[Colored item counts]
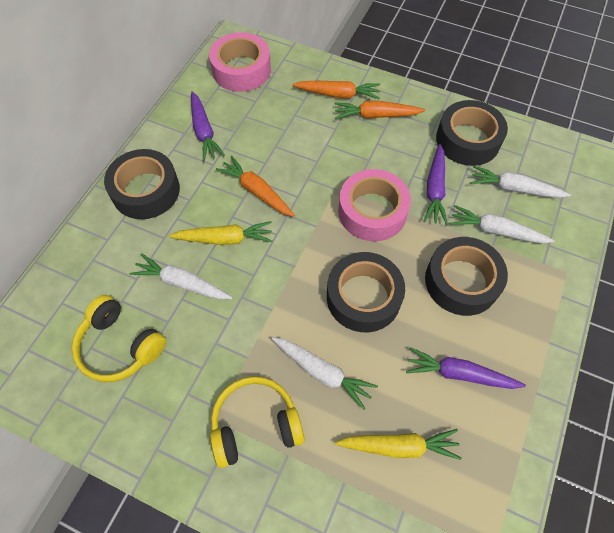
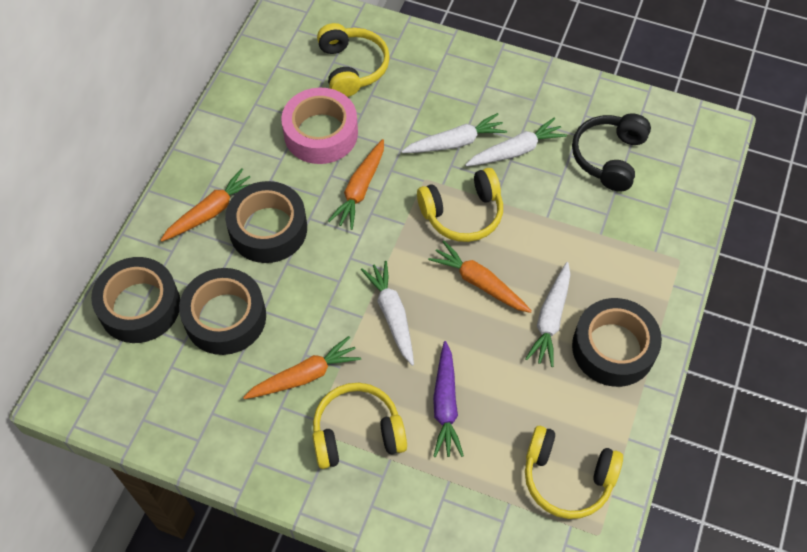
black headphones: 0 -> 1
orange carrot: 3 -> 4
pink tape: 2 -> 1
purple carrot: 3 -> 1
yellow carrot: 2 -> 0
yellow headphones: 2 -> 4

- WORK ITEM:
Repeat, without change, each line of the data above from the one that contains "purple carrot: 3 -> 1" through the final line, counting both.

- OUTPUT BELOW:
purple carrot: 3 -> 1
yellow carrot: 2 -> 0
yellow headphones: 2 -> 4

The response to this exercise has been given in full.